Data shown:
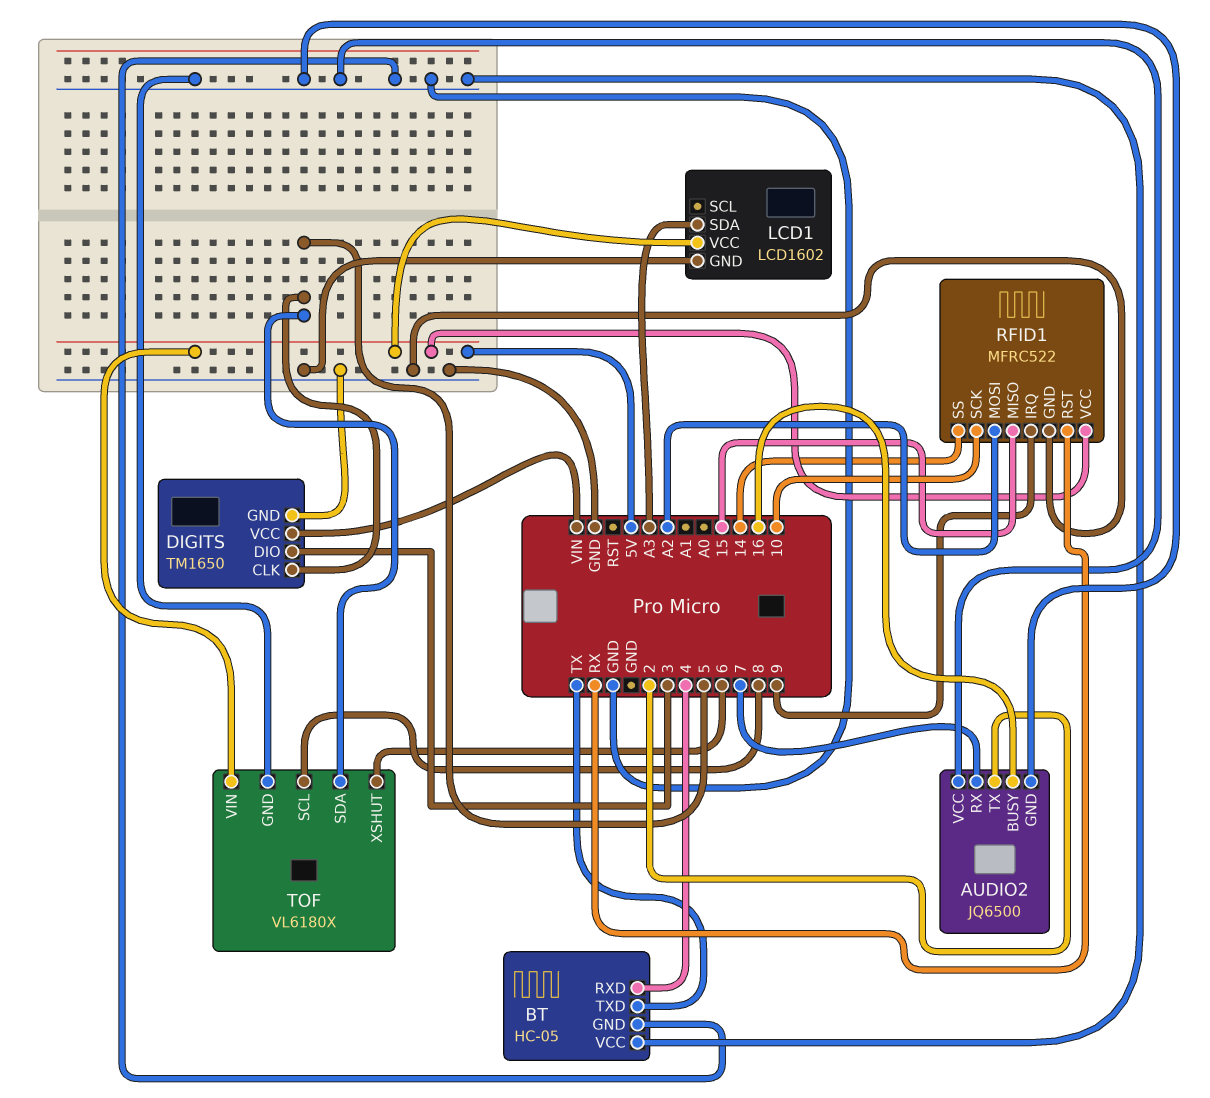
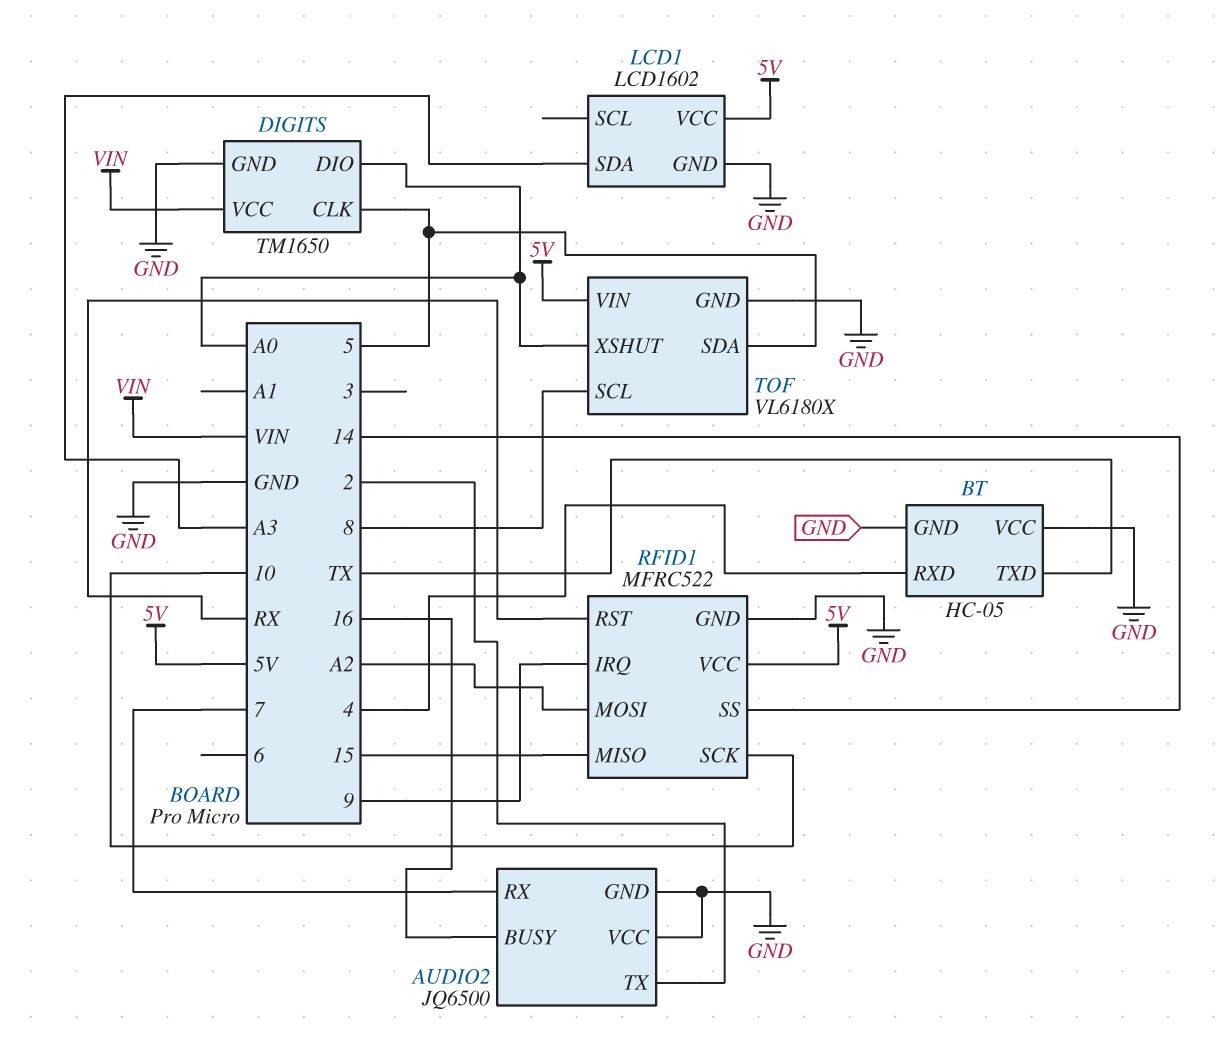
DIGITS pin DIO: 3 -> A0
TOF pin XSHUT: 6 -> A0

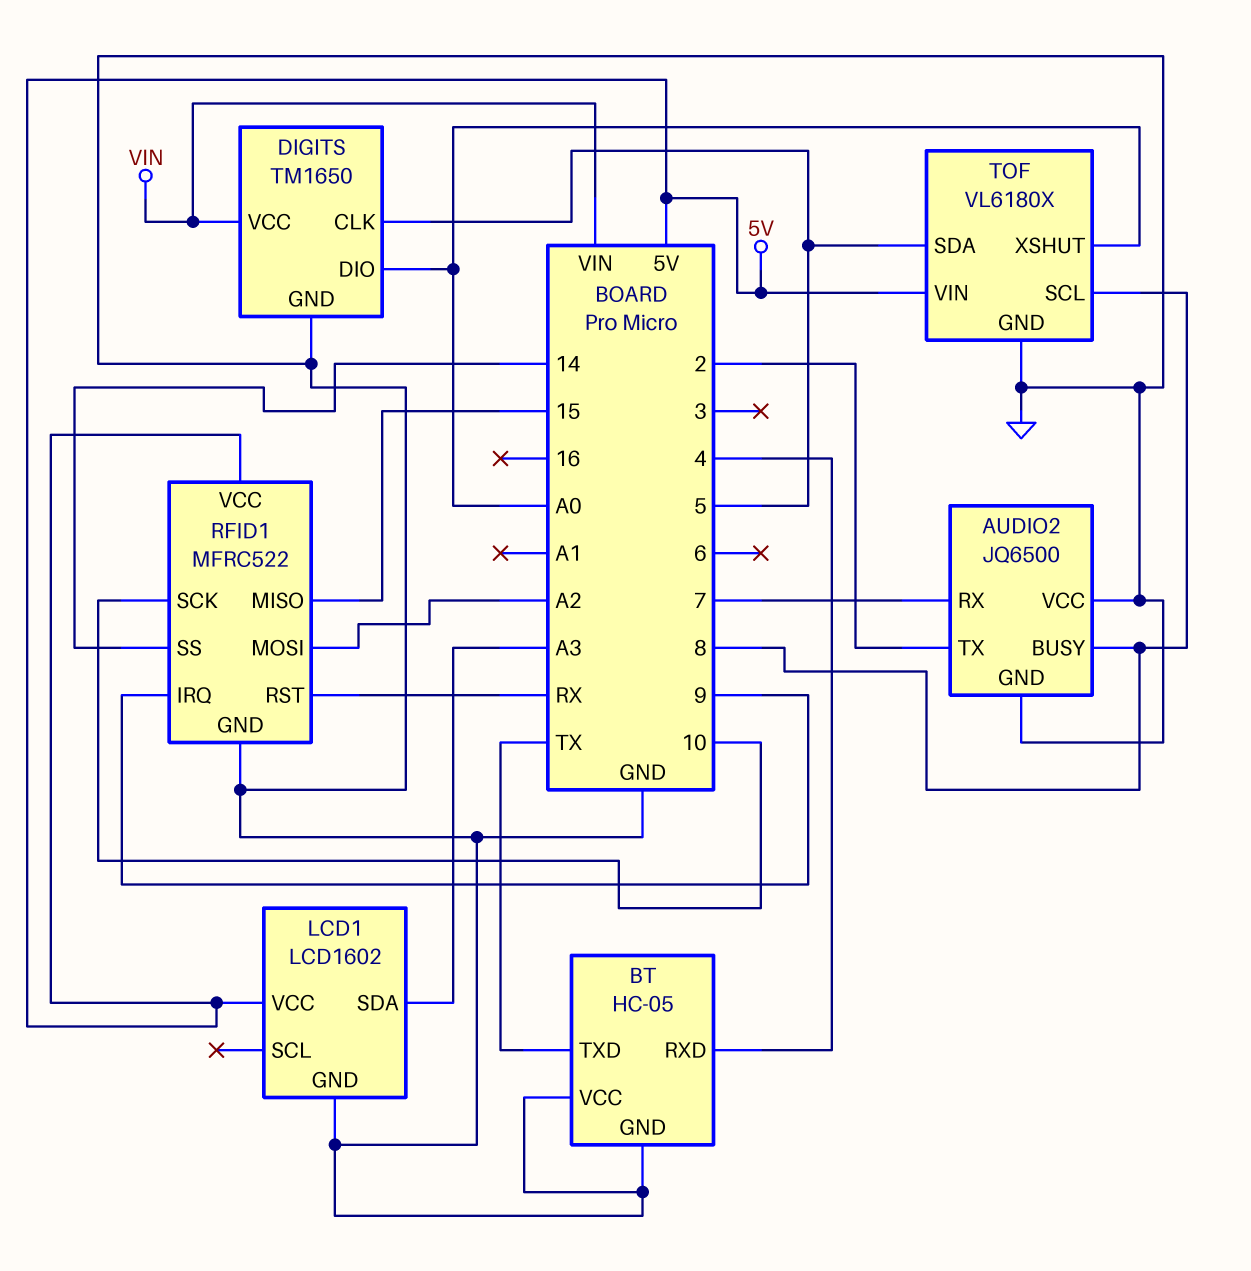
AUDIO2 pin BUSY: 16 -> 8

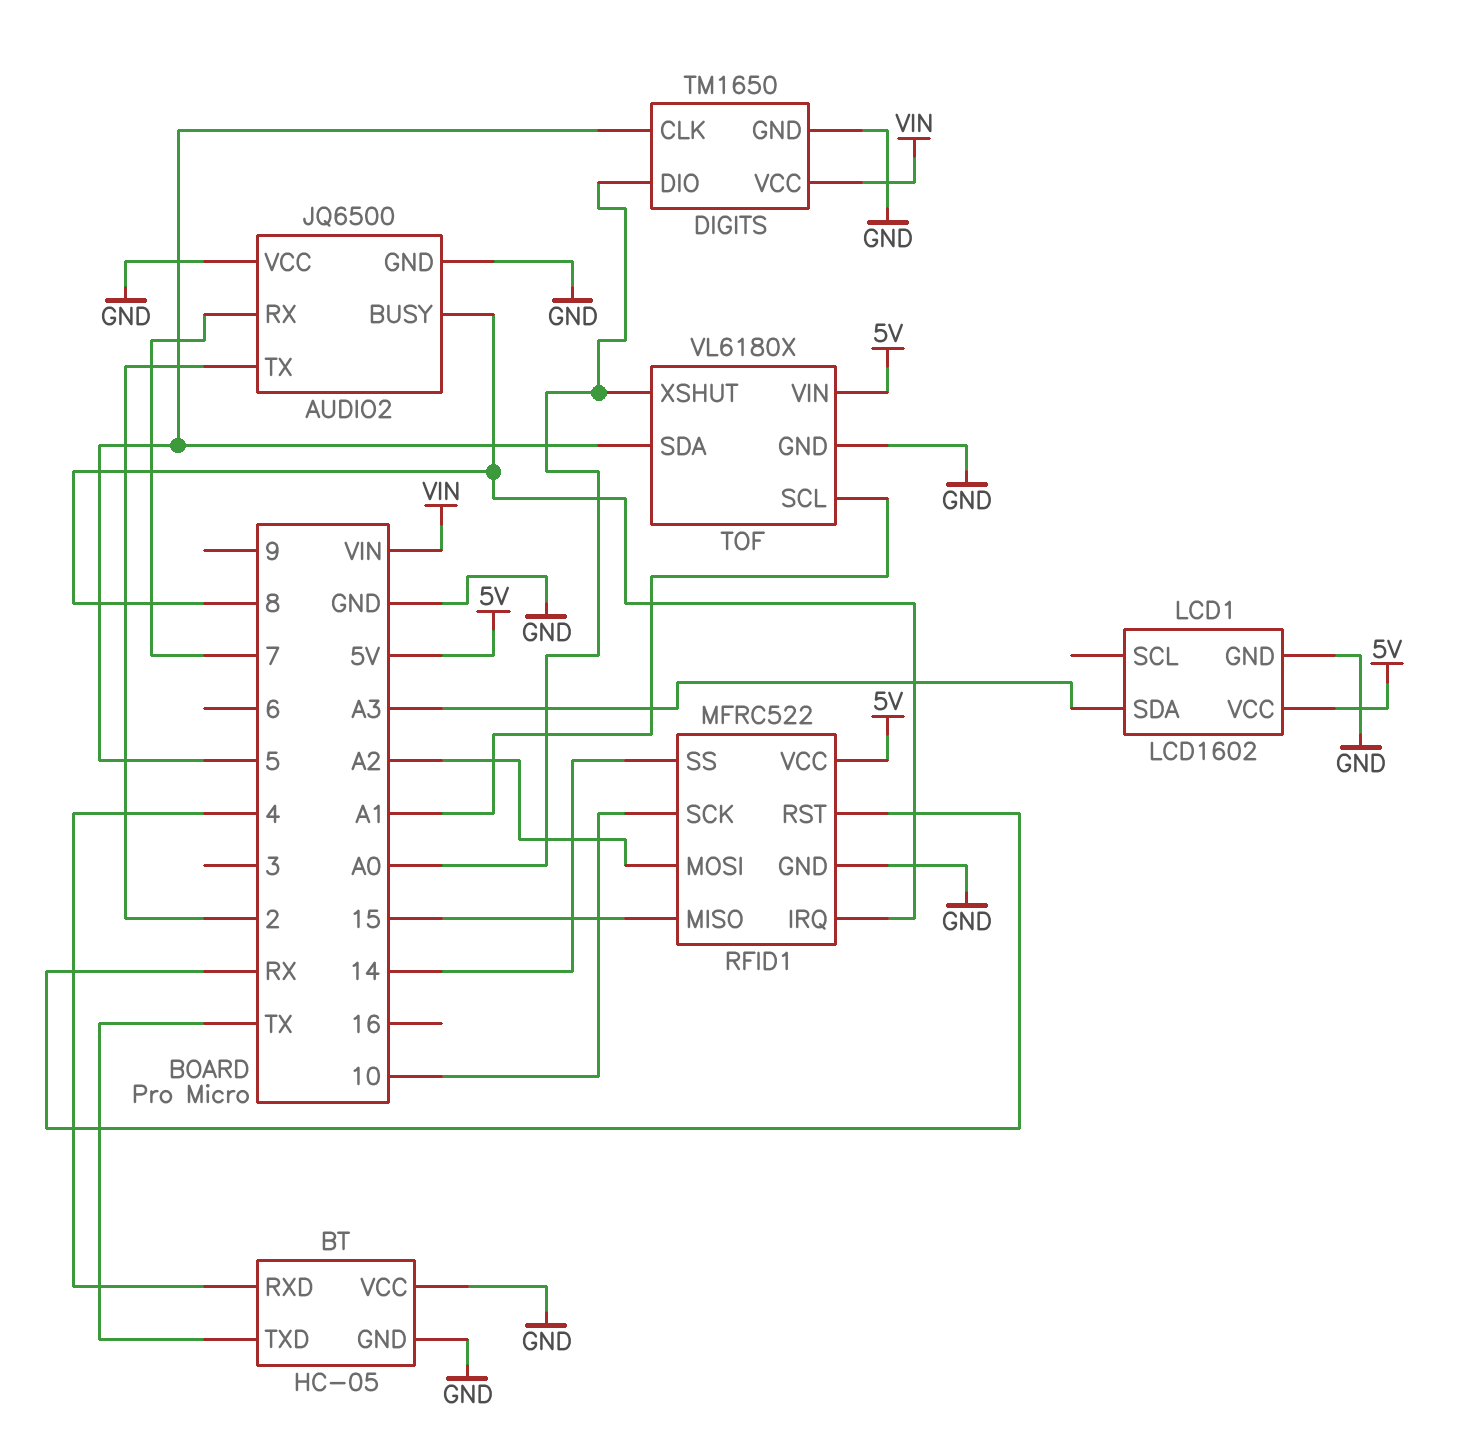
RFID1 pin IRQ: 9 -> 8
TOF pin SCL: 8 -> A1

Work required: Without the images, print all of the lines above exactly.

Result of this task:
DIGITS pin DIO: 3 -> A0
TOF pin XSHUT: 6 -> A0

AUDIO2 pin BUSY: 16 -> 8

RFID1 pin IRQ: 9 -> 8
TOF pin SCL: 8 -> A1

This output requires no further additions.